What is being asked:
Locate "INPUT: image. TARGET: <item>vessel" in the listing below, then output the line holding it and every line after it, exactly and with nothing else.

## Start Record set

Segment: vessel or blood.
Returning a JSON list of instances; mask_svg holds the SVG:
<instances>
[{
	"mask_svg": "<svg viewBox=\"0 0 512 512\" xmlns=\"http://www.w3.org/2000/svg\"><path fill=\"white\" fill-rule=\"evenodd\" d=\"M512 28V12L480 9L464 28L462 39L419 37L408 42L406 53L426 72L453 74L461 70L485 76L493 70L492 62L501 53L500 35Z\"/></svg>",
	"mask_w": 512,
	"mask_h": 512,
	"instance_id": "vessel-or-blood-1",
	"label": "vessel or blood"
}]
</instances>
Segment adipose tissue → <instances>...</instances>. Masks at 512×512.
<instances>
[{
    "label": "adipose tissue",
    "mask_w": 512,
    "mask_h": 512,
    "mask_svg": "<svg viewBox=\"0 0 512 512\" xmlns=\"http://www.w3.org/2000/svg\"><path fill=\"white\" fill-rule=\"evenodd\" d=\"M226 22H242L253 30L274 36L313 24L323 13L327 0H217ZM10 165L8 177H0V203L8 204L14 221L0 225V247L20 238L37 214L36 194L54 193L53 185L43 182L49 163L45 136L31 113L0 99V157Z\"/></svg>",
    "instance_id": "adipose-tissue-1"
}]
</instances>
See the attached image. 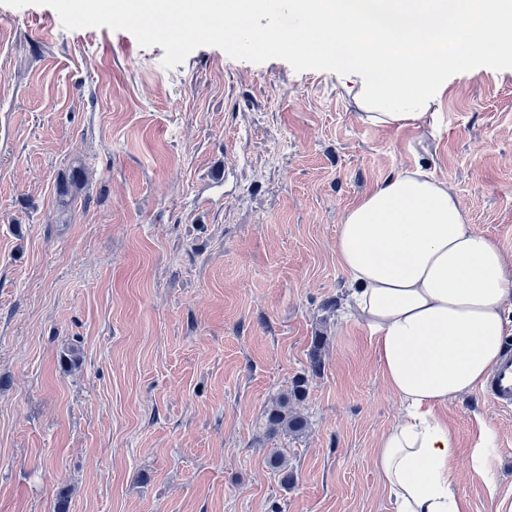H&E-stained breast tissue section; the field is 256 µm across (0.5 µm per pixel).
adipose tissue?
Masks as SVG:
<instances>
[{"mask_svg": "<svg viewBox=\"0 0 512 512\" xmlns=\"http://www.w3.org/2000/svg\"><path fill=\"white\" fill-rule=\"evenodd\" d=\"M302 26L264 33L350 82L361 122L419 130L450 73L512 70V0H283ZM272 0H174L176 12L249 20ZM336 255L348 318L365 328L385 384L406 410L374 467L395 512H464L455 437L441 407L475 392L512 332V261L477 234L429 166L400 168L345 211Z\"/></svg>", "mask_w": 512, "mask_h": 512, "instance_id": "ef3b65f1", "label": "adipose tissue"}]
</instances>
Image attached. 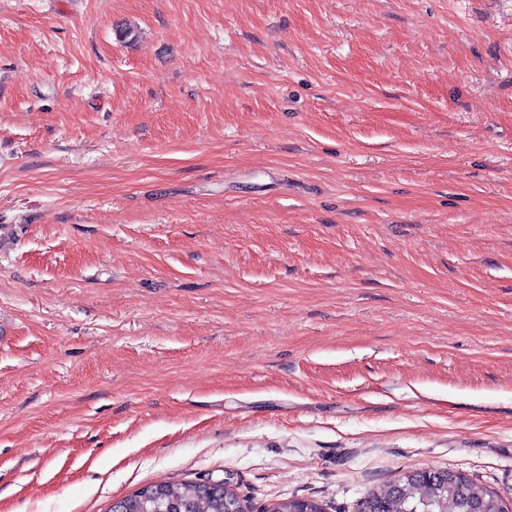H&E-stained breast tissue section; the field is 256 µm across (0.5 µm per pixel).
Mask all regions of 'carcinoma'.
I'll return each mask as SVG.
<instances>
[{
	"mask_svg": "<svg viewBox=\"0 0 512 512\" xmlns=\"http://www.w3.org/2000/svg\"><path fill=\"white\" fill-rule=\"evenodd\" d=\"M245 512L243 503L221 481L198 479L148 485L123 498L112 512ZM265 512H325L311 498H291L268 505ZM358 512H507L500 494L475 486L448 471H415L383 491L370 492Z\"/></svg>",
	"mask_w": 512,
	"mask_h": 512,
	"instance_id": "carcinoma-1",
	"label": "carcinoma"
}]
</instances>
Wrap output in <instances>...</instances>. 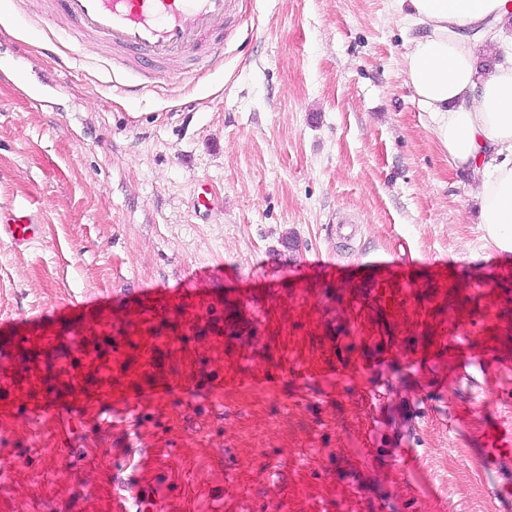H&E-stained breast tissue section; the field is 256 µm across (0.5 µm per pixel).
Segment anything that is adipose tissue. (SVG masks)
<instances>
[{
	"label": "adipose tissue",
	"mask_w": 512,
	"mask_h": 512,
	"mask_svg": "<svg viewBox=\"0 0 512 512\" xmlns=\"http://www.w3.org/2000/svg\"><path fill=\"white\" fill-rule=\"evenodd\" d=\"M394 9L413 32L404 66L426 125L469 181L497 251L512 253V66L483 68L506 41L512 0H394ZM478 24L480 39L464 36Z\"/></svg>",
	"instance_id": "ef3b65f1"
}]
</instances>
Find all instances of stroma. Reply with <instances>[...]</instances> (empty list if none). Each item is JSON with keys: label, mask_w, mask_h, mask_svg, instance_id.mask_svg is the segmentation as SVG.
I'll use <instances>...</instances> for the list:
<instances>
[{"label": "stroma", "mask_w": 512, "mask_h": 512, "mask_svg": "<svg viewBox=\"0 0 512 512\" xmlns=\"http://www.w3.org/2000/svg\"><path fill=\"white\" fill-rule=\"evenodd\" d=\"M68 26L52 0H0V211L42 226L0 241V318L190 281L213 304L161 328L182 349L162 354L174 392L147 434L74 409L9 425L0 512H112L129 447L157 512H494L471 451L512 414V373L474 409L440 392L448 354L428 343L454 306L475 352L488 322L512 360V259L425 126L392 0H241L216 59L173 77ZM375 255L409 301L376 294ZM238 353L255 382L187 381L234 375ZM41 229V224L28 208H16L8 217L0 212V240H7L14 245H33L41 239Z\"/></svg>", "instance_id": "1"}]
</instances>
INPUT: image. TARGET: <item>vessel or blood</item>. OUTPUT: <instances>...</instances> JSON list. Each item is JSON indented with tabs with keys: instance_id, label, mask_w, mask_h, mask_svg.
<instances>
[{
	"instance_id": "1",
	"label": "vessel or blood",
	"mask_w": 512,
	"mask_h": 512,
	"mask_svg": "<svg viewBox=\"0 0 512 512\" xmlns=\"http://www.w3.org/2000/svg\"><path fill=\"white\" fill-rule=\"evenodd\" d=\"M241 0H60L63 14L81 32L112 45L132 49L158 63L194 53L201 44L218 49L224 43L227 25L237 16ZM42 237L41 226L28 208L19 207L0 215V240L29 246ZM211 299L196 288L174 291L152 288L148 300L134 309L90 310L77 321L74 332L78 367L65 380H57L36 357L53 358L59 336L51 320L32 321L25 334L0 336V424L21 418L40 417L64 408L88 411L121 406L135 415L139 404L134 393L149 390L153 397L169 395L173 382L157 357L160 343L176 348L177 337H160L156 331L171 310L203 315ZM139 333L142 350L135 361L122 351L104 356L100 337L111 334L114 324ZM469 315L453 309L447 326L441 327L437 345L446 349L451 371L447 377L455 387L477 384L485 376L480 356L472 354L467 338ZM476 466L491 491L495 512H512V425L499 424L495 434L479 449ZM150 501L138 481H131L126 496L115 502L114 512H149Z\"/></svg>"
}]
</instances>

## End Record set

Written solution:
INPUT: image. TARGET: <item>vessel or blood</item>. OUTPUT: <instances>...</instances> JSON list. Each item is JSON indented with tabs with keys: instance_id, label, mask_w, mask_h, mask_svg.
<instances>
[{
	"instance_id": "1",
	"label": "vessel or blood",
	"mask_w": 512,
	"mask_h": 512,
	"mask_svg": "<svg viewBox=\"0 0 512 512\" xmlns=\"http://www.w3.org/2000/svg\"><path fill=\"white\" fill-rule=\"evenodd\" d=\"M241 0H60L63 14L81 32L112 45L132 49L158 63L194 53L201 44L218 49L224 43L227 25L237 16ZM42 237L41 226L28 208L19 207L0 215V240L29 246ZM211 299L196 288L174 291L152 288L148 300L134 309L90 310L77 321L74 332L78 367L65 380H57L36 357L53 358L59 336L51 320L32 321L25 334L0 336V424L21 418L40 417L64 408L88 411L121 406L135 415L139 404L134 393L149 390L153 397L169 395L173 382L157 357L160 343L176 348L177 337H160L156 331L171 310L203 315ZM139 333L142 350L135 361L122 351L104 356L100 337L111 334L114 324ZM469 315L453 309L447 326L441 327L437 345L446 349L451 371L447 377L455 387L477 384L485 376L480 356L472 354L467 338ZM476 466L491 491L495 512H512V425L499 424L495 434L479 449ZM150 501L138 481H131L126 496L115 502L114 512H149Z\"/></svg>"
}]
</instances>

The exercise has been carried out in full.